START EXTRACTED MATERIAL
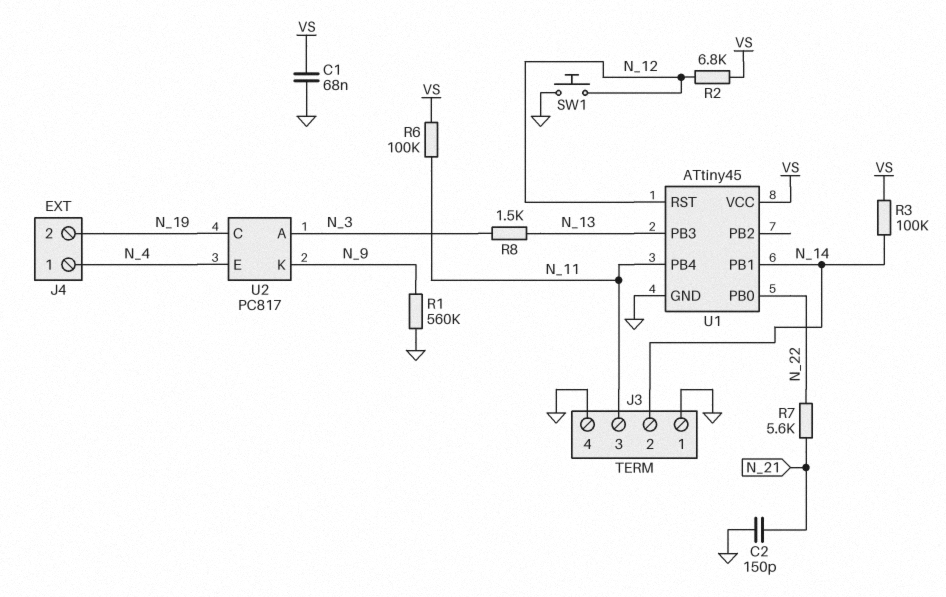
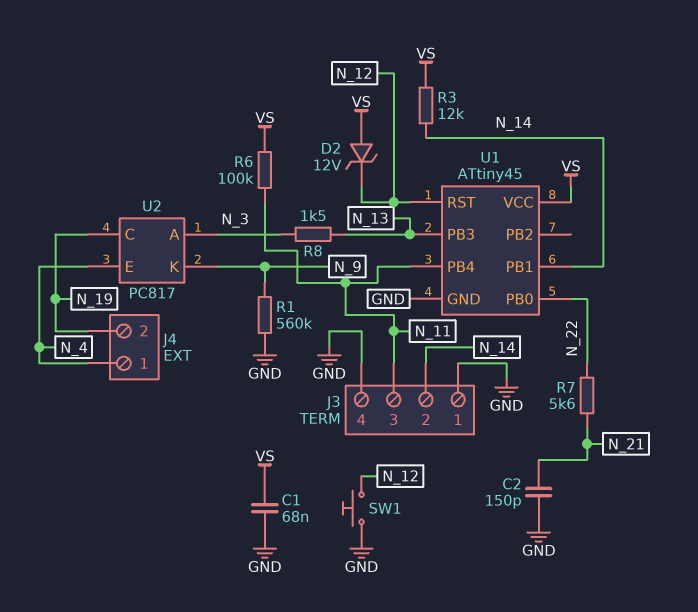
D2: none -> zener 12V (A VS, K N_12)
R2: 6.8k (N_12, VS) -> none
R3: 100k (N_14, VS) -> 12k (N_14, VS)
END EXTRACTED MATERIAL
START EXTRACTED MATERIAL
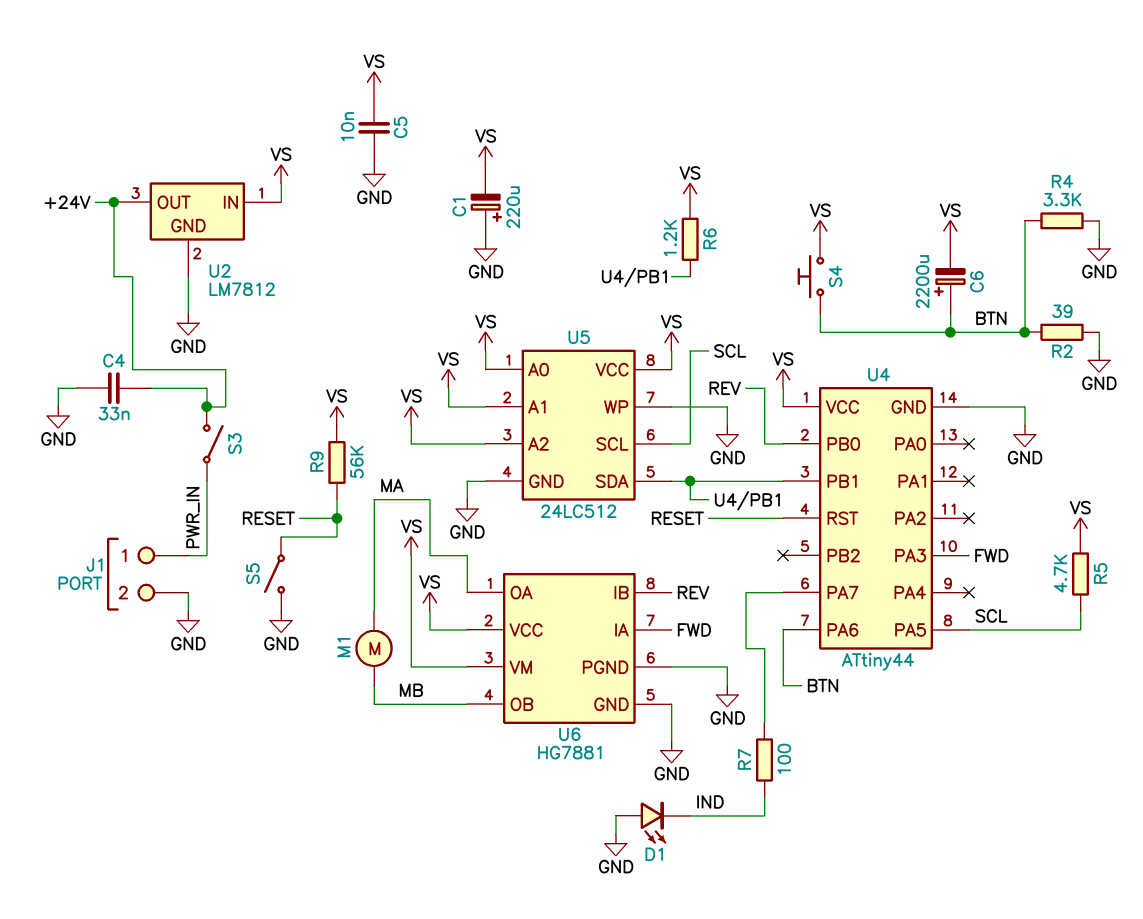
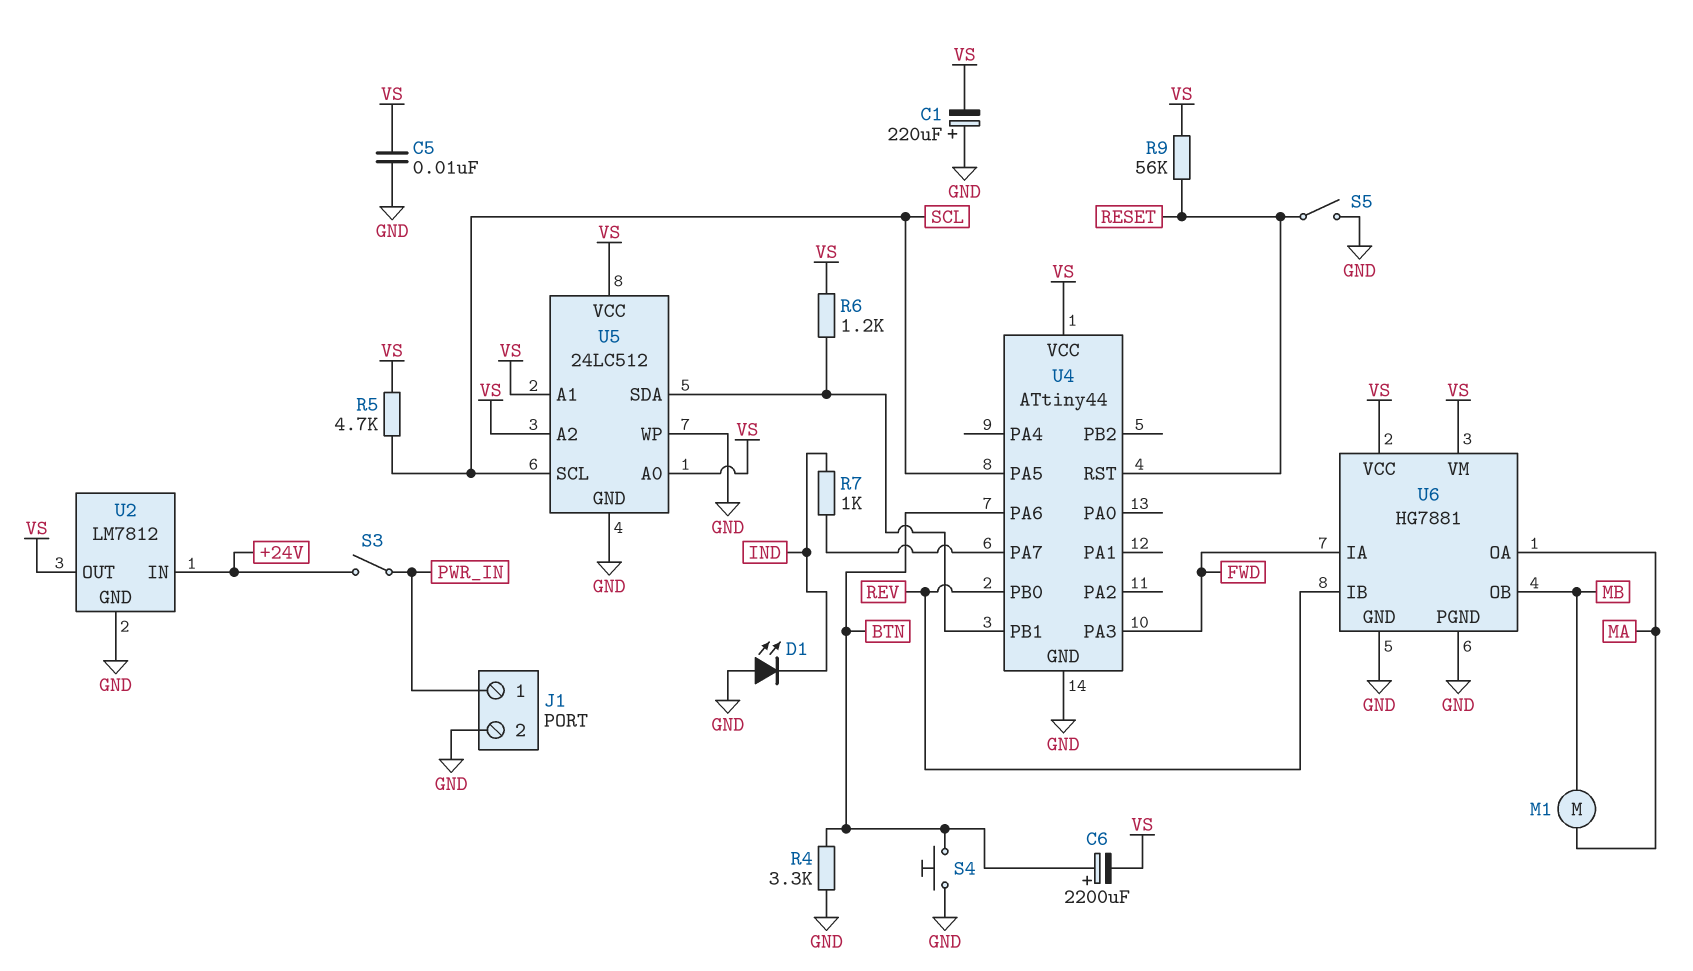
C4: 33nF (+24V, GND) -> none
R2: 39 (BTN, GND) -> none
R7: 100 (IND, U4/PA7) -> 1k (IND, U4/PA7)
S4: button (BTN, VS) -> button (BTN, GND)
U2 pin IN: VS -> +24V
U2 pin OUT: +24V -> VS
END EXTRACTED MATERIAL
## YOUR GOAL
If a line in the records above contains the word "none", copy it.

## WRITTEN SOLUTION
D2: none -> zener 12V (A VS, K N_12)
R2: 6.8k (N_12, VS) -> none
C4: 33nF (+24V, GND) -> none
R2: 39 (BTN, GND) -> none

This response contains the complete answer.